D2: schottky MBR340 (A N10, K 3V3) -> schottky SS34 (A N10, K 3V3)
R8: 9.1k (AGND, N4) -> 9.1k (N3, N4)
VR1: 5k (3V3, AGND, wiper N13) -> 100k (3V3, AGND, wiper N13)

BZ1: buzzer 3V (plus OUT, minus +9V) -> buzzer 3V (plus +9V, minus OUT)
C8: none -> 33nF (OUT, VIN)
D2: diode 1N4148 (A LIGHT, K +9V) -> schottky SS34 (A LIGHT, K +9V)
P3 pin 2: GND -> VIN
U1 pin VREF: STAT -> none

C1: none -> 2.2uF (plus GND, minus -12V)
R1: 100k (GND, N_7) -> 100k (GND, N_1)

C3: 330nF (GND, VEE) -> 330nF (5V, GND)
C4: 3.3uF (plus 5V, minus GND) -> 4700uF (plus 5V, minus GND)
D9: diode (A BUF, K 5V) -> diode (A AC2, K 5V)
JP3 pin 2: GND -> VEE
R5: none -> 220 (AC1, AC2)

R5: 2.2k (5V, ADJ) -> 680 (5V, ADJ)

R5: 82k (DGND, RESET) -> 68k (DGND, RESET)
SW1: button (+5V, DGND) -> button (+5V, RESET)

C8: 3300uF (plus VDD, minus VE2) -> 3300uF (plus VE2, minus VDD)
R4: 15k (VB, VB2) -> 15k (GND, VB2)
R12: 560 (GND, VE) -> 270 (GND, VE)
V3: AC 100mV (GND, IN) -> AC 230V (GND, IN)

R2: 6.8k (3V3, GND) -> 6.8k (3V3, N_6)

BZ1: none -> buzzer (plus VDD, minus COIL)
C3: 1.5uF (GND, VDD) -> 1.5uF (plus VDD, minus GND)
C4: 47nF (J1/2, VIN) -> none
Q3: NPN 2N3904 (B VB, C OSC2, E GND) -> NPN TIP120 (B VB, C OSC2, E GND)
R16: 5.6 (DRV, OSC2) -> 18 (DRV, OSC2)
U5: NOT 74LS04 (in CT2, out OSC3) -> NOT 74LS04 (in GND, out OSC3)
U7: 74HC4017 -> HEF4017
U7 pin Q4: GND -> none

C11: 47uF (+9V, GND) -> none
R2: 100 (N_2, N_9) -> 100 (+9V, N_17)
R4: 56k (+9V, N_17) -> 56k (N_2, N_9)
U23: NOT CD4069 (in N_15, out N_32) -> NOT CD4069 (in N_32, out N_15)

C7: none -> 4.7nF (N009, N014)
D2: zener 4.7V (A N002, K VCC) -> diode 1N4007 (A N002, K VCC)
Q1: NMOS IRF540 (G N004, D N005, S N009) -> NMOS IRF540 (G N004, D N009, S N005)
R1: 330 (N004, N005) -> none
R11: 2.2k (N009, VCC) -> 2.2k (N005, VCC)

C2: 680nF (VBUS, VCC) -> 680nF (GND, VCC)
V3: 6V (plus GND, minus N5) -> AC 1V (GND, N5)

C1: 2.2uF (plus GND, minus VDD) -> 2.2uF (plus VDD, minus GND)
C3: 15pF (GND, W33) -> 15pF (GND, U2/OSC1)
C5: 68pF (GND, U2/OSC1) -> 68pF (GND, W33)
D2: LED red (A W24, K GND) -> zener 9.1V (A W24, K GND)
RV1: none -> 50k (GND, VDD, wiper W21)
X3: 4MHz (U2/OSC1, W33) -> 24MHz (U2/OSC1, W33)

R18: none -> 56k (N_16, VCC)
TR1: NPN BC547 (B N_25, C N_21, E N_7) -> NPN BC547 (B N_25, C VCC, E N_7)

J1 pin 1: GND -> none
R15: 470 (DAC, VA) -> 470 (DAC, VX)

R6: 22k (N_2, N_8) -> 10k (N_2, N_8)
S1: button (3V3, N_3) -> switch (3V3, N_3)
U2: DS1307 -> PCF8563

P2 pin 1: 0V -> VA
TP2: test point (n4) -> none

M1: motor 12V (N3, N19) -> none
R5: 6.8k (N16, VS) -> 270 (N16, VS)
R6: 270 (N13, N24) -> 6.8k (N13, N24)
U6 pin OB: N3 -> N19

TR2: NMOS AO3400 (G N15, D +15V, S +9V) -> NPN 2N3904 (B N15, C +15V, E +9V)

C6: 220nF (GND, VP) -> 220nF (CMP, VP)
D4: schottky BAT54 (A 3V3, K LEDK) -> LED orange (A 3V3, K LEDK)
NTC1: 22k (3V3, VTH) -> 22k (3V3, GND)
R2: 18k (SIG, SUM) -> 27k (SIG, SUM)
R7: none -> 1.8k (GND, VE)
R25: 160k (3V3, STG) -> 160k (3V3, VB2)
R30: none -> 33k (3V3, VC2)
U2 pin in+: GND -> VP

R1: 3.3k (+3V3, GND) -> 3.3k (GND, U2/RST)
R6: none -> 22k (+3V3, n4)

# # #

* Exercise directions
Check each line of the records above for "diode", and copy those that have it.

* Reply
D2: diode 1N4148 (A LIGHT, K +9V) -> schottky SS34 (A LIGHT, K +9V)
D9: diode (A BUF, K 5V) -> diode (A AC2, K 5V)
D2: zener 4.7V (A N002, K VCC) -> diode 1N4007 (A N002, K VCC)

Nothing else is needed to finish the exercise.